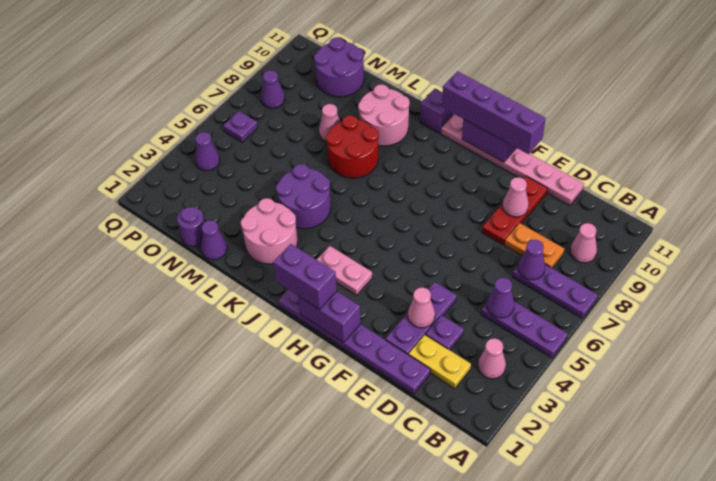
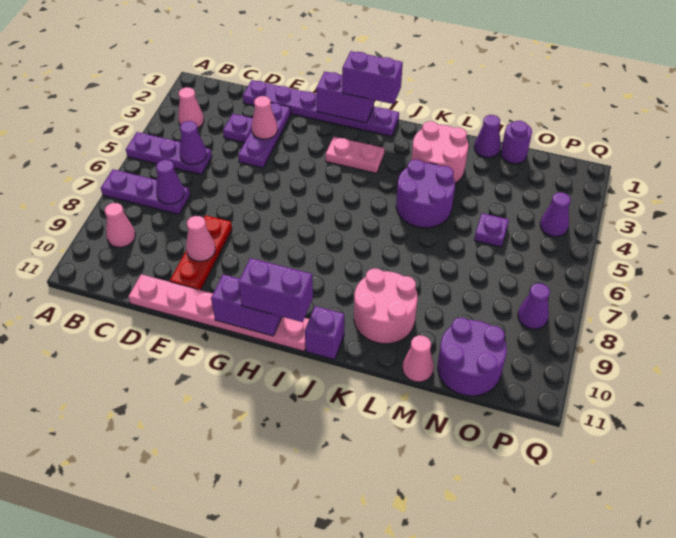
yellow plate C2:D2 level 1 -> none
orange plate C8:D8 level 1 -> none
purple brick F11:I11 level 3 -> purple brick H11:I11 level 3
red round brick K7:L8 level 1 -> none
pink cone M8 level 1 -> pink cone M11 level 1
purple plate P6 level 1 -> purple plate N5 level 1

━━━

Task brief :: Could you copy every record exactly, without the pictures?

Written answer ::
yellow plate C2:D2 level 1 -> none
orange plate C8:D8 level 1 -> none
purple brick F11:I11 level 3 -> purple brick H11:I11 level 3
red round brick K7:L8 level 1 -> none
pink cone M8 level 1 -> pink cone M11 level 1
purple plate P6 level 1 -> purple plate N5 level 1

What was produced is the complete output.